* ABOUT THIS EXERCISE *
Pictures appear among the records. Write out all else exactly as it stands.

* RECORDS TO USE *
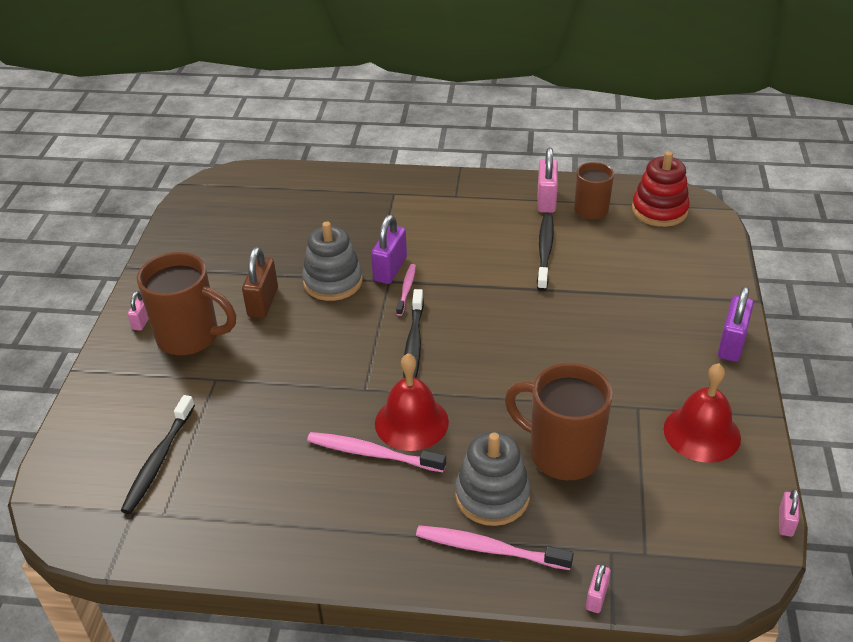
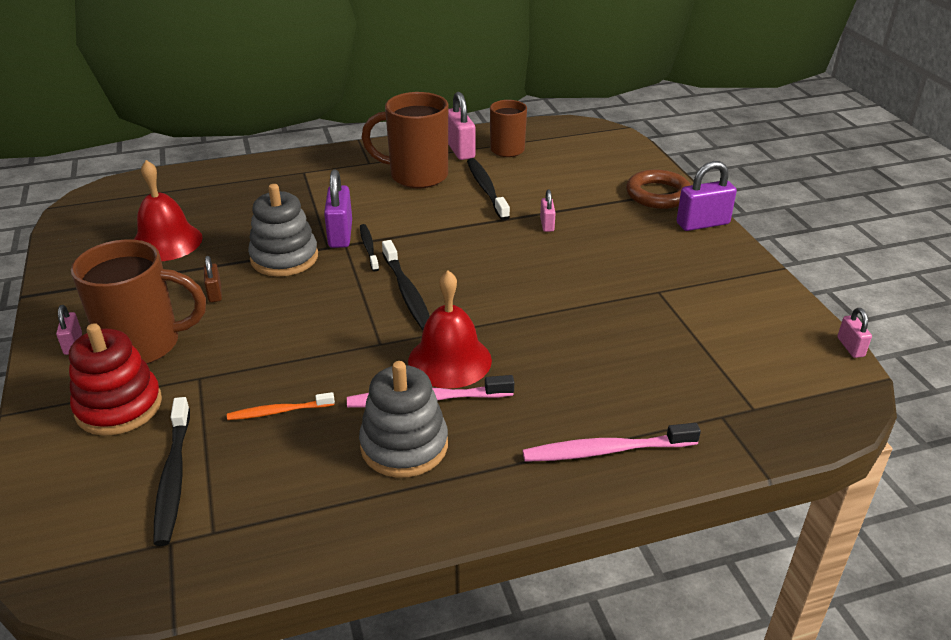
camera: 25 degrees left, 5 degrees down
brown padlock [242,247,278,318] -> brown padlock [204,256,222,302], size x0.56
pink toothbrush [396,264,416,316] -> black toothbrush [360,224,379,272]
grey stacking toy [455,432,531,526] -> grey stacking toy moved to [359,361,448,478]
brown mug [505,363,613,480] -> brown mug moved to [362,92,448,188]
pink padlock [586,563,611,613] -> pink padlock moved to [540,190,556,232]
red stacking toy [632,151,690,227] -> red stacking toy moved to [69,323,162,436]
red bell [664,363,741,463] -> red bell moved to [133,160,203,261]
purple padlock [718,286,754,362] -> purple padlock turned 75 degrees clockwise [676,161,737,231]
none -> orange toothbrush [227,392,335,420]
none -> brown ring [626,169,691,209]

* EXERCISE ANSWER *
camera: 25 degrees left, 5 degrees down
brown padlock [242,247,278,318] -> brown padlock [204,256,222,302], size x0.56
pink toothbrush [396,264,416,316] -> black toothbrush [360,224,379,272]
grey stacking toy [455,432,531,526] -> grey stacking toy moved to [359,361,448,478]
brown mug [505,363,613,480] -> brown mug moved to [362,92,448,188]
pink padlock [586,563,611,613] -> pink padlock moved to [540,190,556,232]
red stacking toy [632,151,690,227] -> red stacking toy moved to [69,323,162,436]
red bell [664,363,741,463] -> red bell moved to [133,160,203,261]
purple padlock [718,286,754,362] -> purple padlock turned 75 degrees clockwise [676,161,737,231]
none -> orange toothbrush [227,392,335,420]
none -> brown ring [626,169,691,209]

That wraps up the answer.